Collected data entries
▼

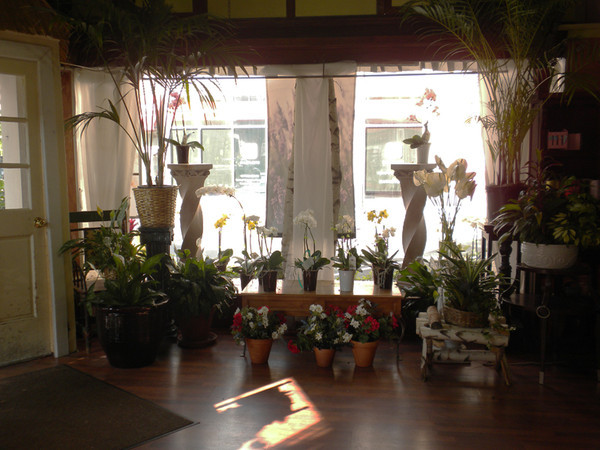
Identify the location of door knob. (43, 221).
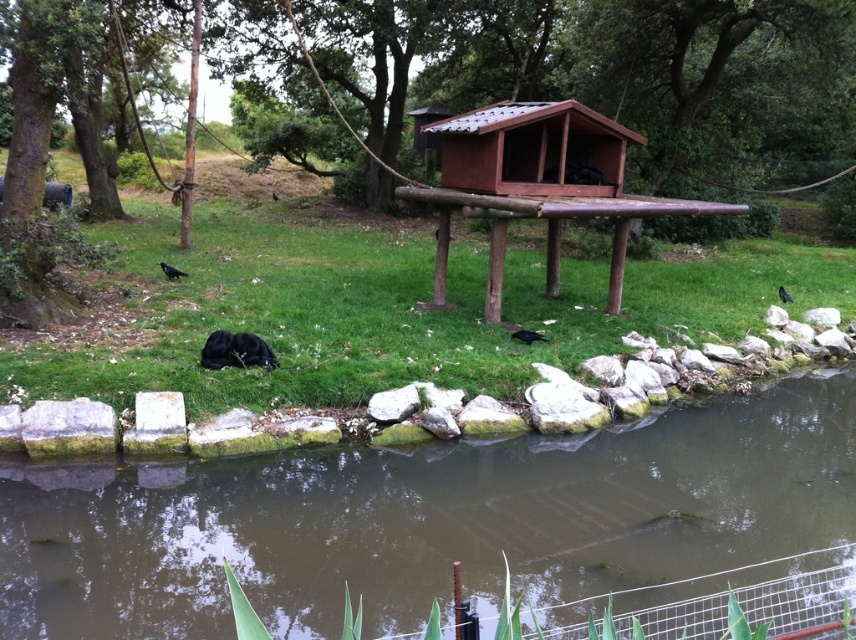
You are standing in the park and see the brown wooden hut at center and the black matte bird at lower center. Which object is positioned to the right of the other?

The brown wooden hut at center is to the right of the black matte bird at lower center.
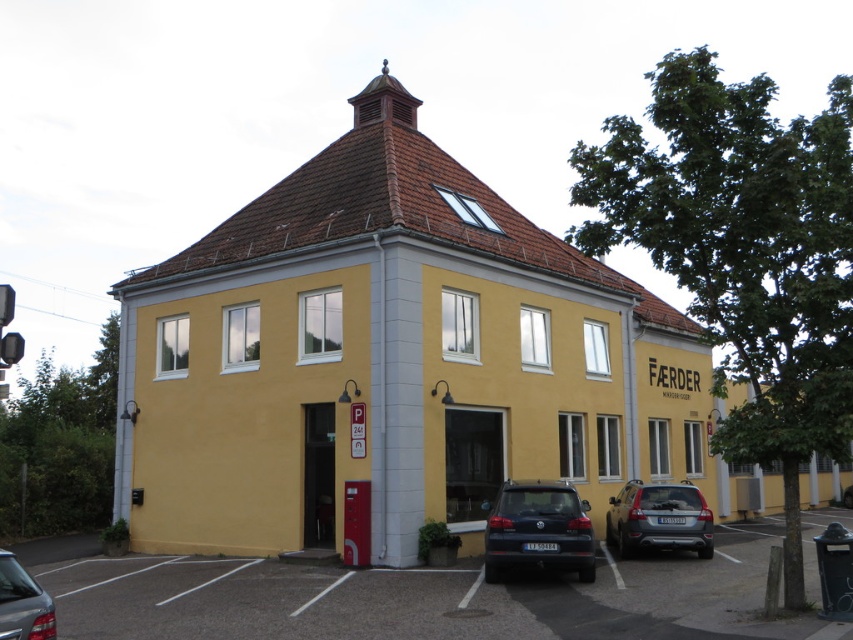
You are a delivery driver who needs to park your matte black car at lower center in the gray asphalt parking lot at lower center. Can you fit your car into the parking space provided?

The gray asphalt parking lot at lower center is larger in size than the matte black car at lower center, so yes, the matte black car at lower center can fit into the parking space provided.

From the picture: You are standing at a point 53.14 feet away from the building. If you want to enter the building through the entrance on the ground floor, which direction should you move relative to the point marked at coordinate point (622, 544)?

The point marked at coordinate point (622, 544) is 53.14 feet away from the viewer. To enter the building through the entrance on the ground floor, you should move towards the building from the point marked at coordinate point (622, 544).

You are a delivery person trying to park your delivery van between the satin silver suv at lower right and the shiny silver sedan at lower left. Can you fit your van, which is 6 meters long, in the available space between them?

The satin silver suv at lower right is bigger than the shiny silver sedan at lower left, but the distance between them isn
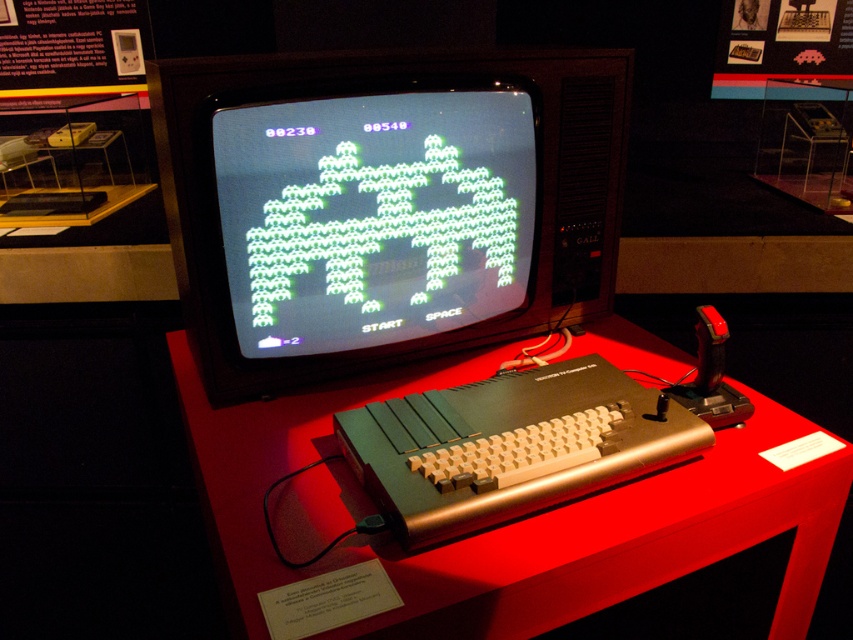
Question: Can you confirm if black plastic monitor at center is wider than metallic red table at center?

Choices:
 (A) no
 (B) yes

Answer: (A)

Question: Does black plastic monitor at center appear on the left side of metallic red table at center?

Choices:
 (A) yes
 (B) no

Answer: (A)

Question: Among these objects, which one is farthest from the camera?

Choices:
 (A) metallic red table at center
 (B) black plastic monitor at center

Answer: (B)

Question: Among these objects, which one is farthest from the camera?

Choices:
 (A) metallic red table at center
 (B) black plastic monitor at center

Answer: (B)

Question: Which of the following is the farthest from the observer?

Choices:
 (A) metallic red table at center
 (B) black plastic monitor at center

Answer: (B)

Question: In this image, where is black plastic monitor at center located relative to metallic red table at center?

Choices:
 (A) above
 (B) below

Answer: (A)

▲
▼

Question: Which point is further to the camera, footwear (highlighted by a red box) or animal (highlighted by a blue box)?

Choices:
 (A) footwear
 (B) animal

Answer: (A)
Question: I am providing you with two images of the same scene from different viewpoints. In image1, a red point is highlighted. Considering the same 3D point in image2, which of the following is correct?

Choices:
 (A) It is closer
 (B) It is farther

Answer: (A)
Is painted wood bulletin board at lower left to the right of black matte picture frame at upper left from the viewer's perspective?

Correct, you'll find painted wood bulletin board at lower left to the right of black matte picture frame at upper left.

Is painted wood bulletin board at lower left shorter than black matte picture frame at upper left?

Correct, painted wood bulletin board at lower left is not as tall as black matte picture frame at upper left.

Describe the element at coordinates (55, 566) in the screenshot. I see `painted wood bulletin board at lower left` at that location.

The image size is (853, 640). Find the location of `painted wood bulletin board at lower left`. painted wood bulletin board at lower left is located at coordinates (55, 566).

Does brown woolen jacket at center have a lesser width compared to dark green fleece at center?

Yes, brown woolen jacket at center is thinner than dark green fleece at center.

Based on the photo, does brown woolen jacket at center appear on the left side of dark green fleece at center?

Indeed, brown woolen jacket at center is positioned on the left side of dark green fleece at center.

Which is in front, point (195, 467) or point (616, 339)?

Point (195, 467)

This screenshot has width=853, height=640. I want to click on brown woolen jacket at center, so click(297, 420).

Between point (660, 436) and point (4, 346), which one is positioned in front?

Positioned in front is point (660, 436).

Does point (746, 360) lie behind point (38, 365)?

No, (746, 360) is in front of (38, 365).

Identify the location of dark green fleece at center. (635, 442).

▲

#### TASK DESCRIPTION:
Rewrite the lines from the one containing "Identify the location of door" up to and including the one containing "The gray asphalt parking lot at lower center is" as a JSON list of strings, one string per line. Skip blank lines and leave out the pictures.

#### OUTPUT BELOW:
[
  "Identify the location of door knob. (43, 221).",
  "You are standing in the park and see the brown wooden hut at center and the black matte bird at lower center. Which object is positioned to the right of the other?",
  "The brown wooden hut at center is to the right of the black matte bird at lower center.",
  "You are a delivery driver who needs to park your matte black car at lower center in the gray asphalt parking lot at lower center. Can you fit your car into the parking space provided?",
  "The gray asphalt parking lot at lower center is larger in size than the matte black car at lower center, so yes, the matte black car at lower center can fit into the parking space provided."
]